(Edit difference data)
────

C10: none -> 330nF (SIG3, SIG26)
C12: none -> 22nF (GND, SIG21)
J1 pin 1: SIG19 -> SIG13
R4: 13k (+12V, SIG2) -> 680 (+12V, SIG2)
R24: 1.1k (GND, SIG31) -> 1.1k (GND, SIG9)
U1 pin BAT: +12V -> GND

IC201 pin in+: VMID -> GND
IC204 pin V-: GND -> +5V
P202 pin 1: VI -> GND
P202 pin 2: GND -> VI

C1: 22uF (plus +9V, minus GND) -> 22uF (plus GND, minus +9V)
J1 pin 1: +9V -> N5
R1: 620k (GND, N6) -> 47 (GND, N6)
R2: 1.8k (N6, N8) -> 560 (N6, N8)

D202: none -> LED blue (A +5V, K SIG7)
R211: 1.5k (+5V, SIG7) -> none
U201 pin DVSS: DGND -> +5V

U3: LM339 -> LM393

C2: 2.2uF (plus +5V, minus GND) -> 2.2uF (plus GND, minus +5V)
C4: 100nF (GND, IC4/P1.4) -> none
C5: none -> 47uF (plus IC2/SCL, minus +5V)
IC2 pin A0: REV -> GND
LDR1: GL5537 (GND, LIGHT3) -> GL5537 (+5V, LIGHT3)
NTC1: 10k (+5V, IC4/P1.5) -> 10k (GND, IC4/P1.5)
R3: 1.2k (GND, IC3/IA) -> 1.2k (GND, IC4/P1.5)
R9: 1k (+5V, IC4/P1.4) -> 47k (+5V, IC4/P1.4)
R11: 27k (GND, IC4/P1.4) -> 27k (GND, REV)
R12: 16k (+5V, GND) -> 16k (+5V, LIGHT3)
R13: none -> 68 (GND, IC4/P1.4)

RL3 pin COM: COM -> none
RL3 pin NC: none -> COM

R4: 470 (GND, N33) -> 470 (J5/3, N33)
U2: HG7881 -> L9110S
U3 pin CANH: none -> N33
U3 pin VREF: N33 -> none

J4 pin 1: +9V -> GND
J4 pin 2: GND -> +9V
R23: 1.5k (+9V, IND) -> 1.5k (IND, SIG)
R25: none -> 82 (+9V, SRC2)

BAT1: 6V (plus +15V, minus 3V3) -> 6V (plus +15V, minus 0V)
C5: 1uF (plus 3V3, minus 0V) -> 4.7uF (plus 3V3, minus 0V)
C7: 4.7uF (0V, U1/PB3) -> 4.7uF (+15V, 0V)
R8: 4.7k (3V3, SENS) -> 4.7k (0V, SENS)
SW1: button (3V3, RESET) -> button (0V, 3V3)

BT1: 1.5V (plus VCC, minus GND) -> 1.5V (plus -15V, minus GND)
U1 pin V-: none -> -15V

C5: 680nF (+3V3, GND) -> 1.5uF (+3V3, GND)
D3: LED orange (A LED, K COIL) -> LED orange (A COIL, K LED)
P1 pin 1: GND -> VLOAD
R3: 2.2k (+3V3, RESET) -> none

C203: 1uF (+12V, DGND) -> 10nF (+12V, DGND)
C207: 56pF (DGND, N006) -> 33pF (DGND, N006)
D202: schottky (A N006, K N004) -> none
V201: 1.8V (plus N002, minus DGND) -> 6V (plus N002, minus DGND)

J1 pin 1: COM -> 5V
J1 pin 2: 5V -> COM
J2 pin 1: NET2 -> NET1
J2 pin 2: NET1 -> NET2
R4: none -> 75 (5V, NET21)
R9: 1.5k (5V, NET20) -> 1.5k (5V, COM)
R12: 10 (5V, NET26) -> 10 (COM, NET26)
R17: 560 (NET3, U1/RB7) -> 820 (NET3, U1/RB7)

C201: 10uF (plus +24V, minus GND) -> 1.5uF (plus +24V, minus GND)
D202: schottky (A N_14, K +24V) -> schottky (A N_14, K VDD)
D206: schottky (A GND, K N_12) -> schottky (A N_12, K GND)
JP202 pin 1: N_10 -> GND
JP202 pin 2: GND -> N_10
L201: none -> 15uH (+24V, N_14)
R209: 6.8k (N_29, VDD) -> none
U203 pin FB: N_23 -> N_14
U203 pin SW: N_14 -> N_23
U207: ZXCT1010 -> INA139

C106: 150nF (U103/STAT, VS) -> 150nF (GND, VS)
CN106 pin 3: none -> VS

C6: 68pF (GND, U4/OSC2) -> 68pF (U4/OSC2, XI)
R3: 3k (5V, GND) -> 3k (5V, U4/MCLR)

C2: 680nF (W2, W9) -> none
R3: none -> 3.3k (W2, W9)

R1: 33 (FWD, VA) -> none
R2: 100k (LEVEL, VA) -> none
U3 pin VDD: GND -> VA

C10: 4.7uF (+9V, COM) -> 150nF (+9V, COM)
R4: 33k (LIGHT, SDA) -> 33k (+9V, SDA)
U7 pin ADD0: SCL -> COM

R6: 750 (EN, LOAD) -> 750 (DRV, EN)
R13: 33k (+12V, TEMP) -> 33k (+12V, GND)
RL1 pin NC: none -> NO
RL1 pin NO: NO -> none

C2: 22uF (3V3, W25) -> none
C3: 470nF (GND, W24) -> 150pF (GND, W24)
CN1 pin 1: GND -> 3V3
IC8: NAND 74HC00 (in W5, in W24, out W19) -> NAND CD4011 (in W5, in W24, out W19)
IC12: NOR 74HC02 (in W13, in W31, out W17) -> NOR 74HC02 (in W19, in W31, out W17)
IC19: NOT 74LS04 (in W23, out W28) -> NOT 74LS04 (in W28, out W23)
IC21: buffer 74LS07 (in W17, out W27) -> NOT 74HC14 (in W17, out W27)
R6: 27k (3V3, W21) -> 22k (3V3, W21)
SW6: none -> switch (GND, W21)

────

> **Task objective**: Only the lines above that hold "DGND" are wanted. Show every one of them.

> **Exercise response**:
U201 pin DVSS: DGND -> +5V
C203: 1uF (+12V, DGND) -> 10nF (+12V, DGND)
C207: 56pF (DGND, N006) -> 33pF (DGND, N006)
V201: 1.8V (plus N002, minus DGND) -> 6V (plus N002, minus DGND)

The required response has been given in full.